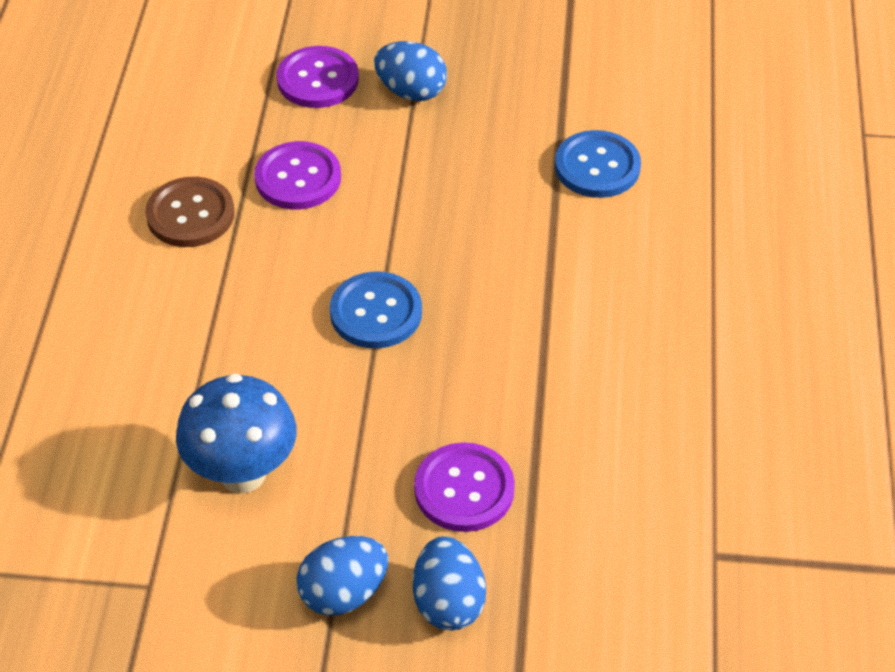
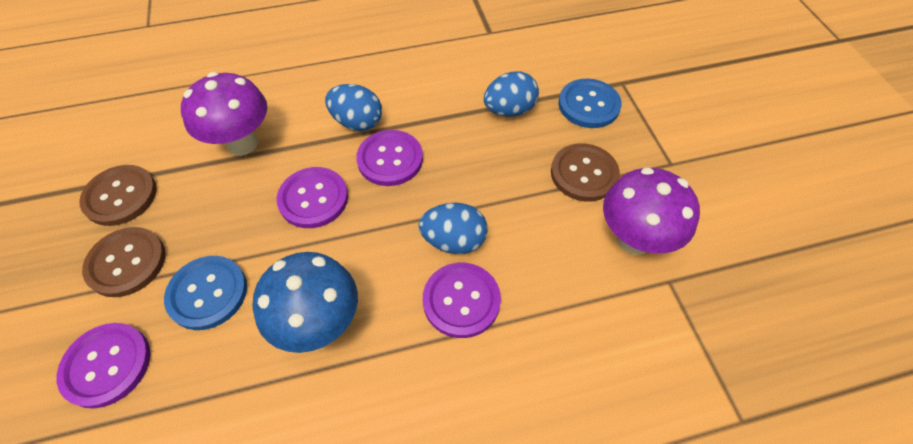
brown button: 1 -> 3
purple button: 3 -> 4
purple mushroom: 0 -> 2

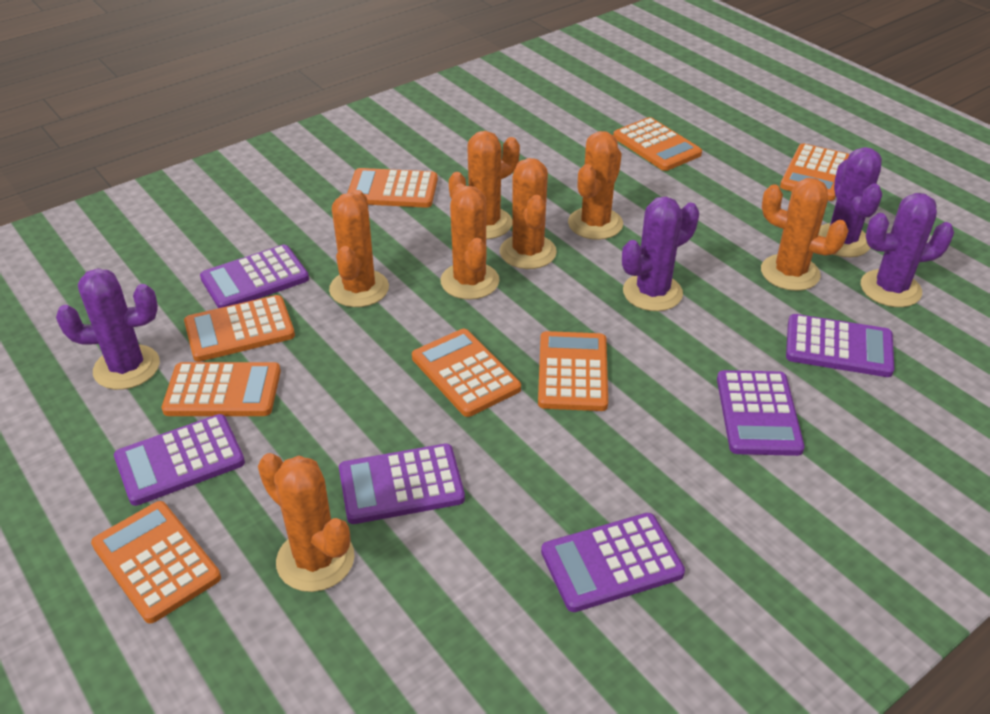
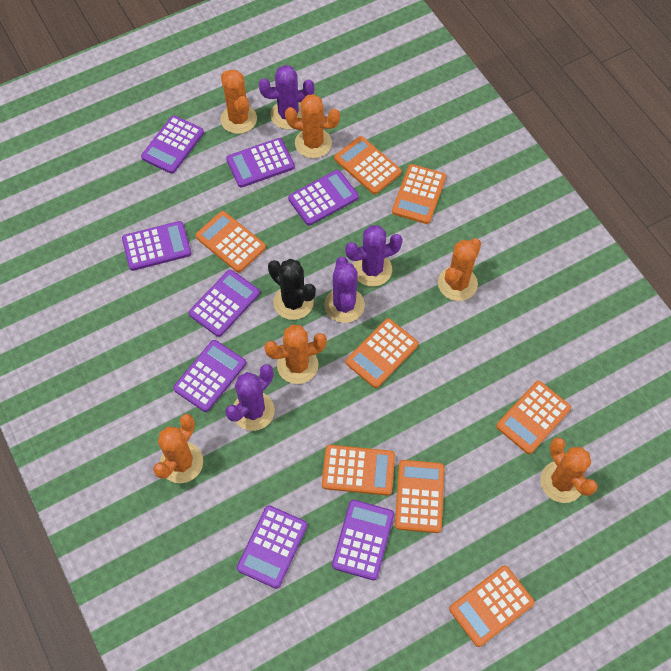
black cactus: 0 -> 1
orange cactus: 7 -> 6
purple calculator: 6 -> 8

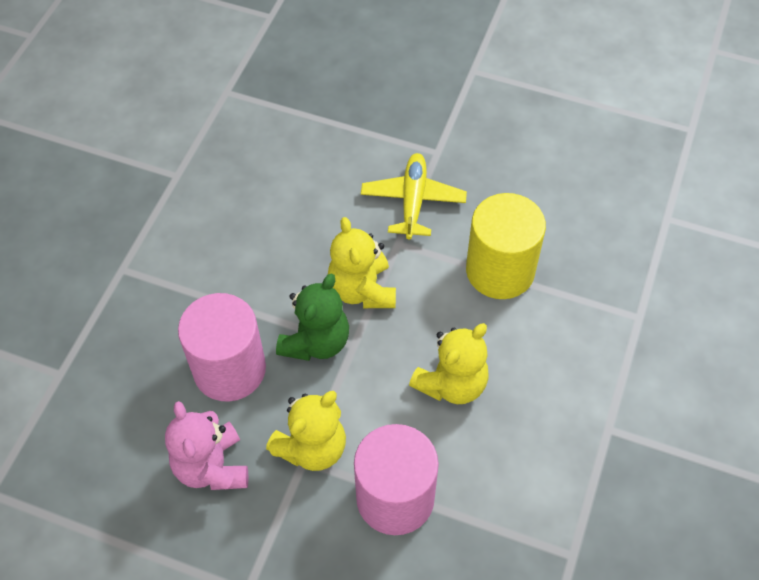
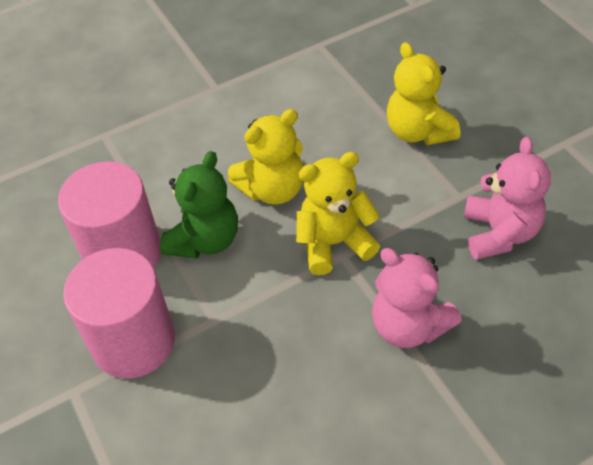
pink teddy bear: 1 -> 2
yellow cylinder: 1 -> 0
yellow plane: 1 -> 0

==

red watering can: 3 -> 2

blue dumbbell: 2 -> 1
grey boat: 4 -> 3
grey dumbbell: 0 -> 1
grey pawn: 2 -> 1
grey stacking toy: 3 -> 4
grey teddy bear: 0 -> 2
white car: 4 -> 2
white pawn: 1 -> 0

---

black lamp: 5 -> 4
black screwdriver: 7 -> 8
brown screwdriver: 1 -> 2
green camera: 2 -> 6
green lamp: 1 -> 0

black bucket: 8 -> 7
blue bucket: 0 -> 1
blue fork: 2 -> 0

[TASK DESCRIPTION] Find the lines above that contain the word "black" and collect them.

[EXERCISE RESULT]
black cactus: 0 -> 1
black lamp: 5 -> 4
black screwdriver: 7 -> 8
black bucket: 8 -> 7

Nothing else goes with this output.